> **Task requirements**
Please give back, exactly as written, the lines from the line with "none -> purple 1x1 brick [440,280,497,353]" to the line with "none -> red 1x1 plate [423,243,493,300]" in the listing below, leaving out all pictures.

※

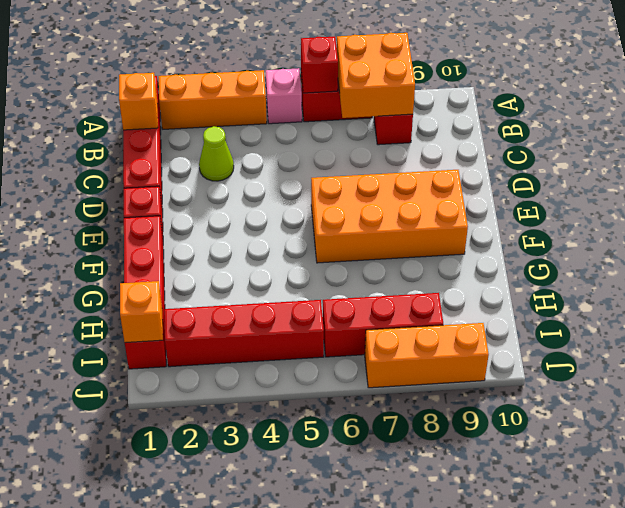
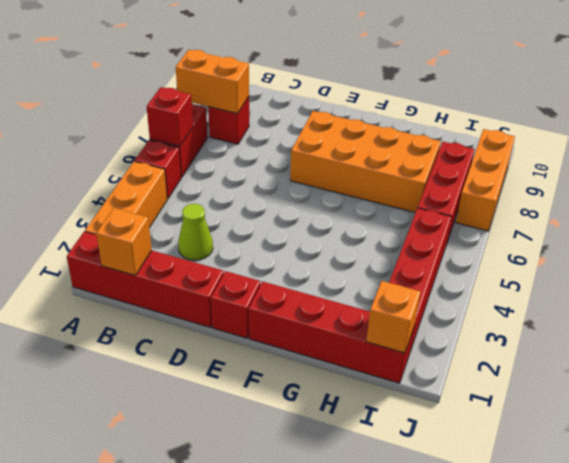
pink 1x1 brick [266,68,302,124] -> red 1x1 brick [135,140,181,199]
orange 2x2 brick [337,33,415,118] -> orange 1x2 brick [176,50,249,114]
orange 2x4 brick [311,170,468,263] -> orange 2x4 brick turned to [290,111,441,213]

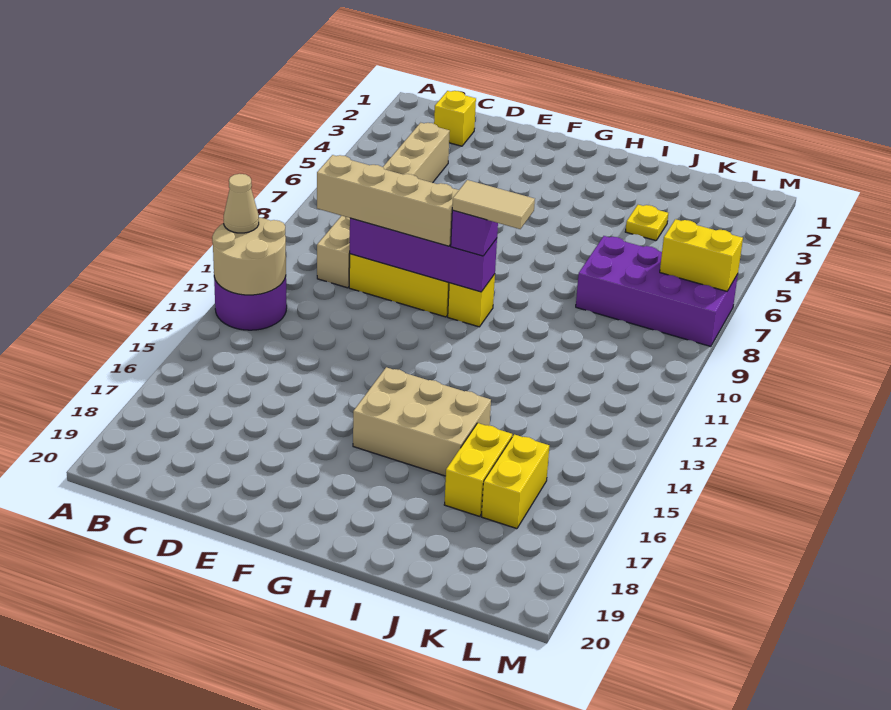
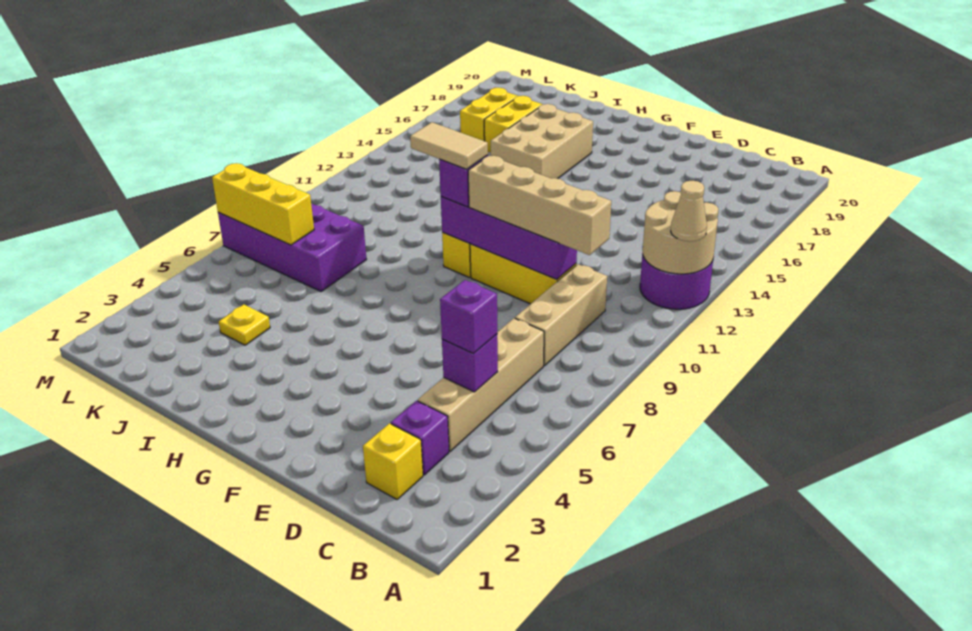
none -> purple 1x1 brick [391,401,449,475]
none -> purple 1x1 brick [442,334,498,392]
none -> purple 1x1 brick [440,280,497,353]
tan 2x3 brick [353,367,491,476] -> tan 2x3 brick turned to [491,104,593,179]
yellow 1x2 brick [660,219,743,291] -> yellow 1x3 brick [212,163,314,245]

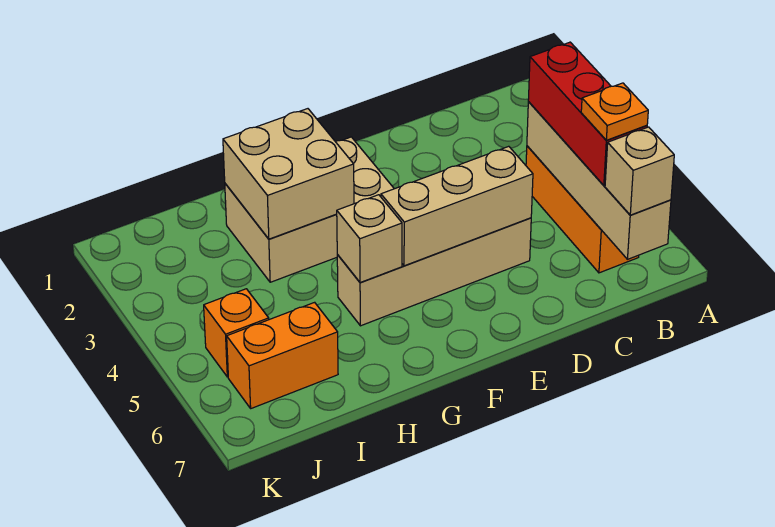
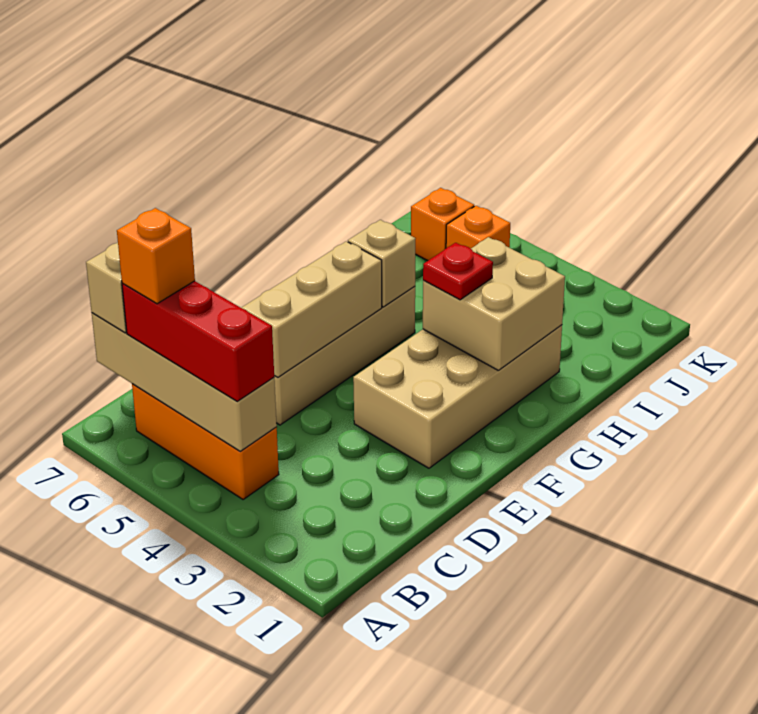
orange 1x1 plate [581,83,648,140] -> orange 1x1 brick [117,208,195,304]
tan 2x3 brick [225,137,394,282] -> tan 2x4 brick [353,325,562,468]
none -> red 1x1 plate [423,243,493,300]
orange 1x2 brick [227,302,338,408] -> orange 1x1 brick [411,188,474,261]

※

> **Response to this exercise**
none -> purple 1x1 brick [440,280,497,353]
tan 2x3 brick [353,367,491,476] -> tan 2x3 brick turned to [491,104,593,179]
yellow 1x2 brick [660,219,743,291] -> yellow 1x3 brick [212,163,314,245]

orange 1x1 plate [581,83,648,140] -> orange 1x1 brick [117,208,195,304]
tan 2x3 brick [225,137,394,282] -> tan 2x4 brick [353,325,562,468]
none -> red 1x1 plate [423,243,493,300]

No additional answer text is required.